→ **WHAT IS EXPECTED**: Of the lines in the material below, print only those from the one containing "BAT2: 4.5V (plus" to the one containing "V2: none -> AC 120V (AGND, N13)", ends included, exactly as written and without pictures.

→ **DATA EXTRACT**:
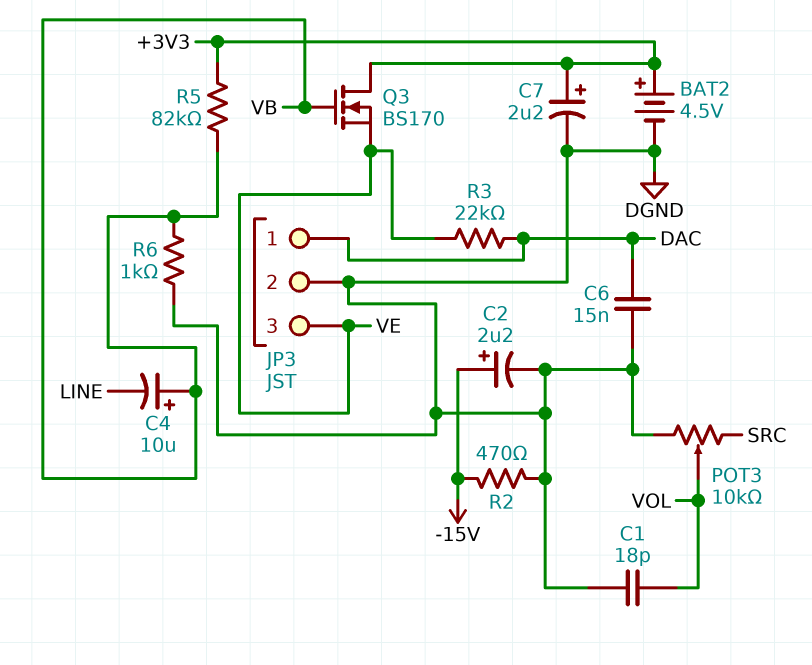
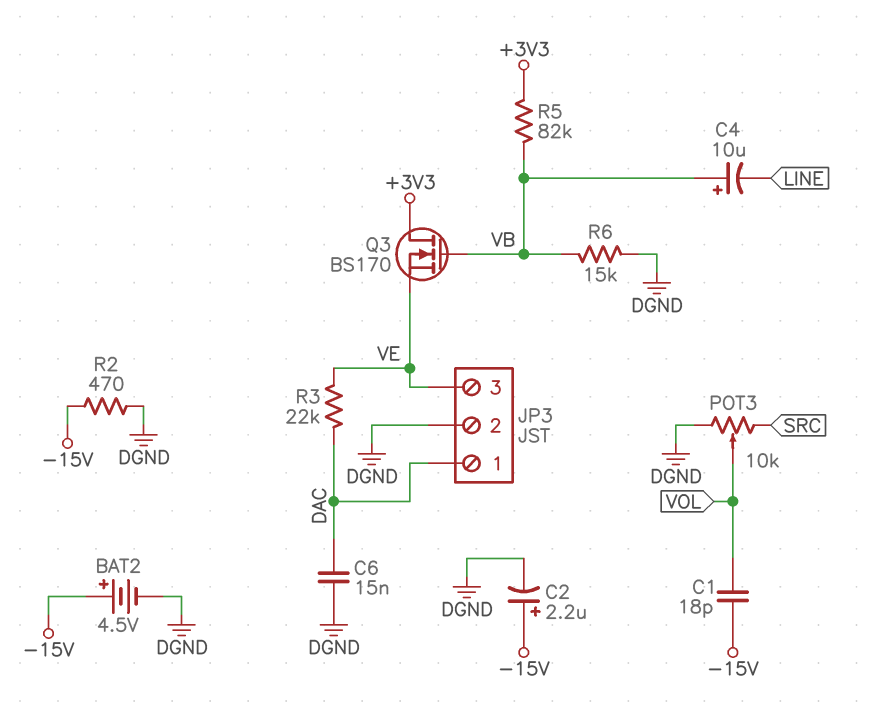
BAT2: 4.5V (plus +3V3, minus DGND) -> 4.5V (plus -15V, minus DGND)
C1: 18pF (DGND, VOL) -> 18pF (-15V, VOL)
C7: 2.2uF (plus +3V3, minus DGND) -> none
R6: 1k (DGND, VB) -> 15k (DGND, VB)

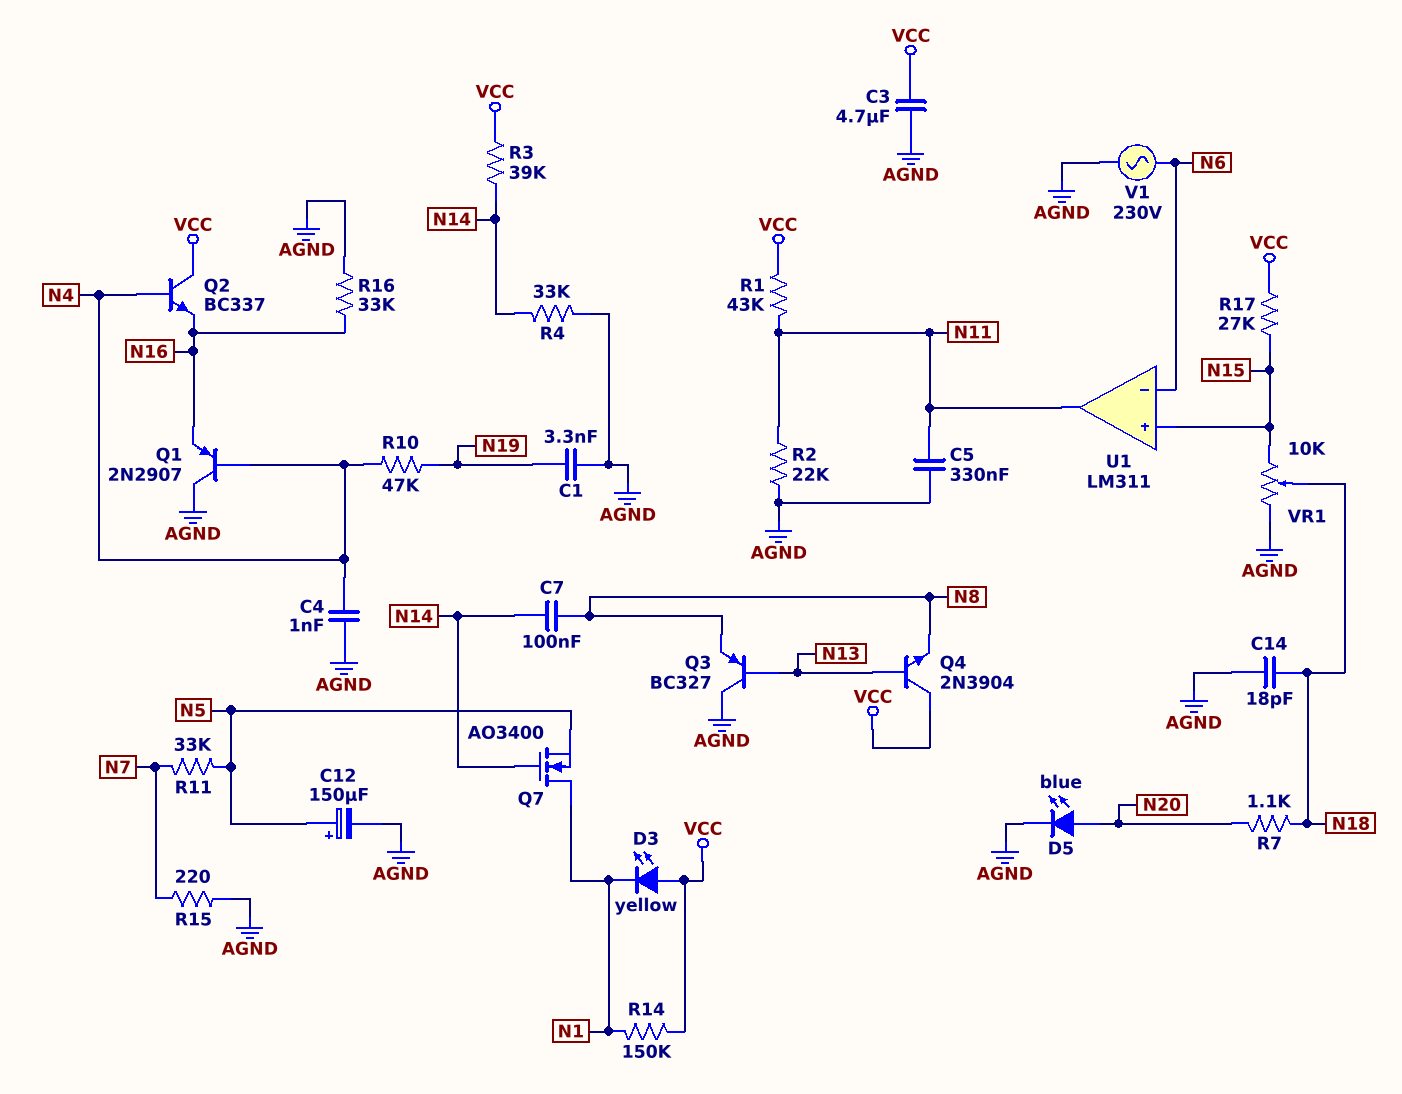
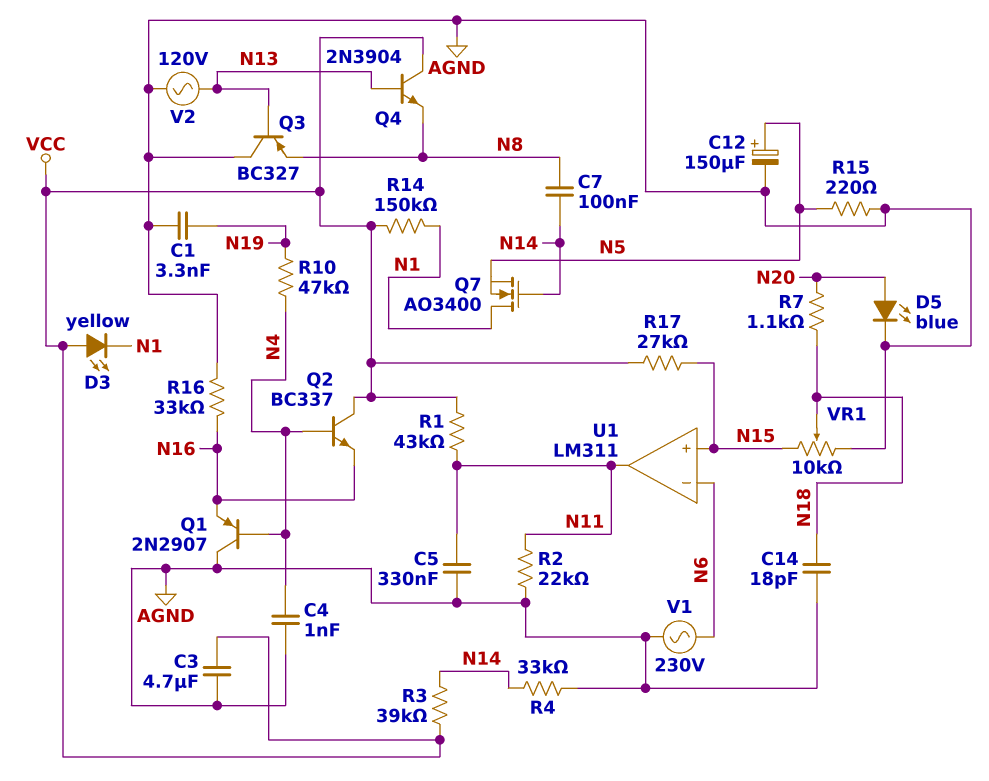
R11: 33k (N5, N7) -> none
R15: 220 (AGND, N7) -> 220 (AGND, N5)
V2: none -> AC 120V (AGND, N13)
--
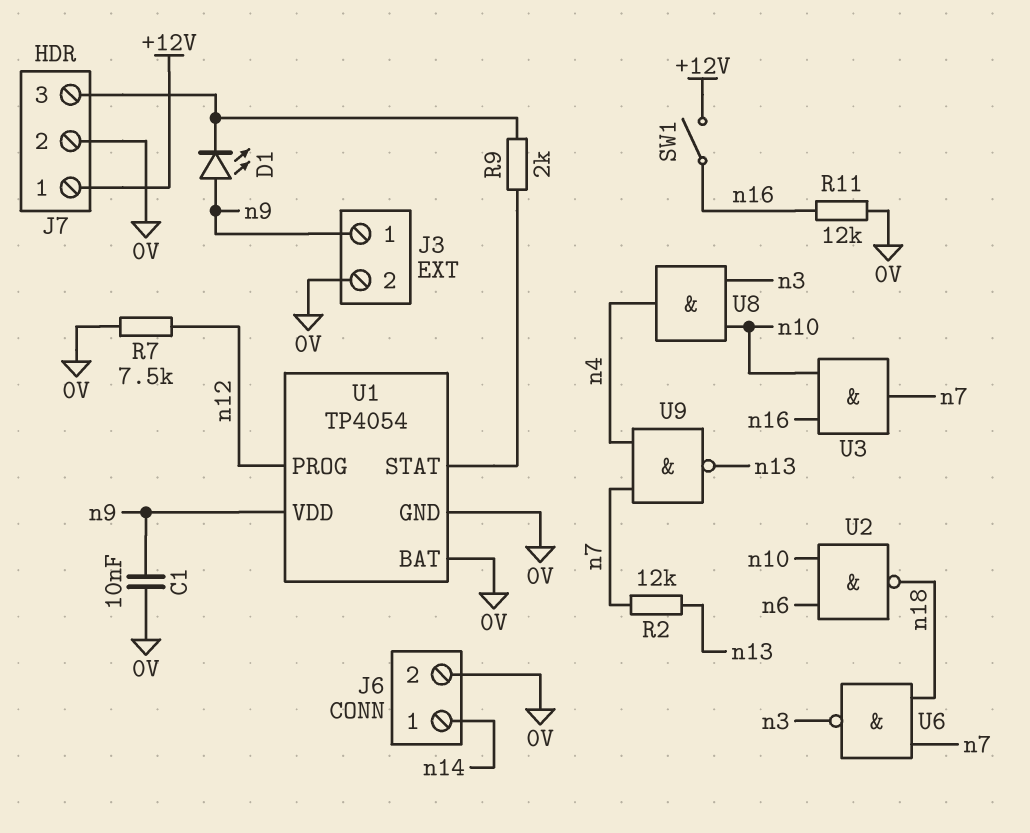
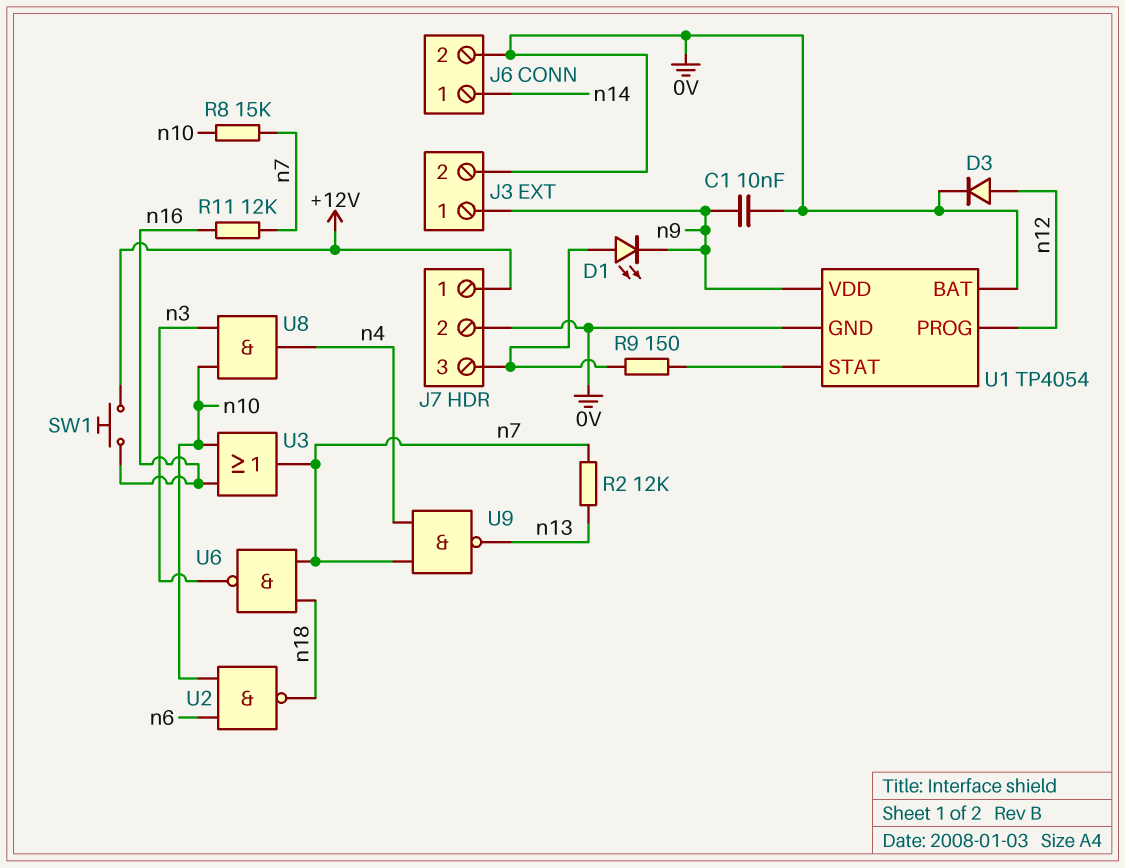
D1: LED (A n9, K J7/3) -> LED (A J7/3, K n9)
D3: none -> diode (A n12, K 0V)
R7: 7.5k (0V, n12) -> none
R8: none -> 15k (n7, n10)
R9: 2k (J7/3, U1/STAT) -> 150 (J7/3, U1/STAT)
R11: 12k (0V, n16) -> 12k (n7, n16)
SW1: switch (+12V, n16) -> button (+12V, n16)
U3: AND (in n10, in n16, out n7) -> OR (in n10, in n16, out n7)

→ **RESULT FOR THIS TASK**:
BAT2: 4.5V (plus +3V3, minus DGND) -> 4.5V (plus -15V, minus DGND)
C1: 18pF (DGND, VOL) -> 18pF (-15V, VOL)
C7: 2.2uF (plus +3V3, minus DGND) -> none
R6: 1k (DGND, VB) -> 15k (DGND, VB)

R11: 33k (N5, N7) -> none
R15: 220 (AGND, N7) -> 220 (AGND, N5)
V2: none -> AC 120V (AGND, N13)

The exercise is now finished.